• [TO DO] Copy every record exactly, with nothing left out.

########################################

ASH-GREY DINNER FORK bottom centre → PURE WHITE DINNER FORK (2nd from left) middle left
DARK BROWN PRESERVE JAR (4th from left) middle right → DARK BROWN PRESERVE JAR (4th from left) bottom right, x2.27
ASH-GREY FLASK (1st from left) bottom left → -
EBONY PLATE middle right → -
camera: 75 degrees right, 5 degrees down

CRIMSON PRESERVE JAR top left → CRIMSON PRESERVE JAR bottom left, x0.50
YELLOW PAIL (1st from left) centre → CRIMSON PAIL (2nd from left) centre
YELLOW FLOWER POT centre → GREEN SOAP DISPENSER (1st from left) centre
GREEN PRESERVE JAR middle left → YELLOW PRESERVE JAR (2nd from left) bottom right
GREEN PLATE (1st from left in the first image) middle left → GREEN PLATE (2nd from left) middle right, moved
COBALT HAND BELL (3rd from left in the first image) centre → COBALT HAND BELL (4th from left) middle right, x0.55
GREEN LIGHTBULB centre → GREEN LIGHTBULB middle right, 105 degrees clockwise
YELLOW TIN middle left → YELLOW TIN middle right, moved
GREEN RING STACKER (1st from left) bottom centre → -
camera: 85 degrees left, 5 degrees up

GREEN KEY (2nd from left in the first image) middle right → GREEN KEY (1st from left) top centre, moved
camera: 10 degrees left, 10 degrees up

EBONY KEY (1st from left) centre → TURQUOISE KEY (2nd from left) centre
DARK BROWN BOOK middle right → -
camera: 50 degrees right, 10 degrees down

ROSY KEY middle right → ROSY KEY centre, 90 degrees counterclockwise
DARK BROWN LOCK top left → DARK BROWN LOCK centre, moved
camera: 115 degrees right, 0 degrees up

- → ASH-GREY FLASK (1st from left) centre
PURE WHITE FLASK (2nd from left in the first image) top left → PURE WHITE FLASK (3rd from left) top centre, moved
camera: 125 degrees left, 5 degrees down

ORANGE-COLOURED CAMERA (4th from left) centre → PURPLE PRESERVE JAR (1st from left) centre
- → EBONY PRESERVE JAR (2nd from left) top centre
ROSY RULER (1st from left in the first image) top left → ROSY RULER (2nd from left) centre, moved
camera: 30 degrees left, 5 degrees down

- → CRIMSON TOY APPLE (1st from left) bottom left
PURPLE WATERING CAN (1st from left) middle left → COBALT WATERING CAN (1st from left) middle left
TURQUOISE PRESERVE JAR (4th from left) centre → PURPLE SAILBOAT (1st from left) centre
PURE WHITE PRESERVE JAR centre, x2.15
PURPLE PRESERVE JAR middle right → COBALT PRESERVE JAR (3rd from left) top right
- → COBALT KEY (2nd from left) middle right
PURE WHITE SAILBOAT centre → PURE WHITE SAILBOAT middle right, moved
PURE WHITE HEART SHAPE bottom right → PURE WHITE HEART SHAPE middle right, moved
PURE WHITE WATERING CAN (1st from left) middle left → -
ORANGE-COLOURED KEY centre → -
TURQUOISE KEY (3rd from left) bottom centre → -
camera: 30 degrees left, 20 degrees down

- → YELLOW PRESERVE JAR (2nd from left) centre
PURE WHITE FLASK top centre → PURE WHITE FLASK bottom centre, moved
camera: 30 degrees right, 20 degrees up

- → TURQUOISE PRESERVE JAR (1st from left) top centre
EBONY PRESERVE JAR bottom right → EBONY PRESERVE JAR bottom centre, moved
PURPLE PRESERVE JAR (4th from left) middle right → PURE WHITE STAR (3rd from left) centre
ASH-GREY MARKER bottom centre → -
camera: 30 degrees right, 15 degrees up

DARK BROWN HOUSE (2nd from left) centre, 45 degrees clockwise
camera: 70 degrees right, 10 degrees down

########################################

• [OUTPUT FOR THIS TASK]
ASH-GREY DINNER FORK bottom centre → PURE WHITE DINNER FORK (2nd from left) middle left
DARK BROWN PRESERVE JAR (4th from left) middle right → DARK BROWN PRESERVE JAR (4th from left) bottom right, x2.27
ASH-GREY FLASK (1st from left) bottom left → -
EBONY PLATE middle right → -
camera: 75 degrees right, 5 degrees down

CRIMSON PRESERVE JAR top left → CRIMSON PRESERVE JAR bottom left, x0.50
YELLOW PAIL (1st from left) centre → CRIMSON PAIL (2nd from left) centre
YELLOW FLOWER POT centre → GREEN SOAP DISPENSER (1st from left) centre
GREEN PRESERVE JAR middle left → YELLOW PRESERVE JAR (2nd from left) bottom right
GREEN PLATE (1st from left in the first image) middle left → GREEN PLATE (2nd from left) middle right, moved
COBALT HAND BELL (3rd from left in the first image) centre → COBALT HAND BELL (4th from left) middle right, x0.55
GREEN LIGHTBULB centre → GREEN LIGHTBULB middle right, 105 degrees clockwise
YELLOW TIN middle left → YELLOW TIN middle right, moved
GREEN RING STACKER (1st from left) bottom centre → -
camera: 85 degrees left, 5 degrees up

GREEN KEY (2nd from left in the first image) middle right → GREEN KEY (1st from left) top centre, moved
camera: 10 degrees left, 10 degrees up

EBONY KEY (1st from left) centre → TURQUOISE KEY (2nd from left) centre
DARK BROWN BOOK middle right → -
camera: 50 degrees right, 10 degrees down

ROSY KEY middle right → ROSY KEY centre, 90 degrees counterclockwise
DARK BROWN LOCK top left → DARK BROWN LOCK centre, moved
camera: 115 degrees right, 0 degrees up

- → ASH-GREY FLASK (1st from left) centre
PURE WHITE FLASK (2nd from left in the first image) top left → PURE WHITE FLASK (3rd from left) top centre, moved
camera: 125 degrees left, 5 degrees down

ORANGE-COLOURED CAMERA (4th from left) centre → PURPLE PRESERVE JAR (1st from left) centre
- → EBONY PRESERVE JAR (2nd from left) top centre
ROSY RULER (1st from left in the first image) top left → ROSY RULER (2nd from left) centre, moved
camera: 30 degrees left, 5 degrees down

- → CRIMSON TOY APPLE (1st from left) bottom left
PURPLE WATERING CAN (1st from left) middle left → COBALT WATERING CAN (1st from left) middle left
TURQUOISE PRESERVE JAR (4th from left) centre → PURPLE SAILBOAT (1st from left) centre
PURE WHITE PRESERVE JAR centre, x2.15
PURPLE PRESERVE JAR middle right → COBALT PRESERVE JAR (3rd from left) top right
- → COBALT KEY (2nd from left) middle right
PURE WHITE SAILBOAT centre → PURE WHITE SAILBOAT middle right, moved
PURE WHITE HEART SHAPE bottom right → PURE WHITE HEART SHAPE middle right, moved
PURE WHITE WATERING CAN (1st from left) middle left → -
ORANGE-COLOURED KEY centre → -
TURQUOISE KEY (3rd from left) bottom centre → -
camera: 30 degrees left, 20 degrees down

- → YELLOW PRESERVE JAR (2nd from left) centre
PURE WHITE FLASK top centre → PURE WHITE FLASK bottom centre, moved
camera: 30 degrees right, 20 degrees up

- → TURQUOISE PRESERVE JAR (1st from left) top centre
EBONY PRESERVE JAR bottom right → EBONY PRESERVE JAR bottom centre, moved
PURPLE PRESERVE JAR (4th from left) middle right → PURE WHITE STAR (3rd from left) centre
ASH-GREY MARKER bottom centre → -
camera: 30 degrees right, 15 degrees up

DARK BROWN HOUSE (2nd from left) centre, 45 degrees clockwise
camera: 70 degrees right, 10 degrees down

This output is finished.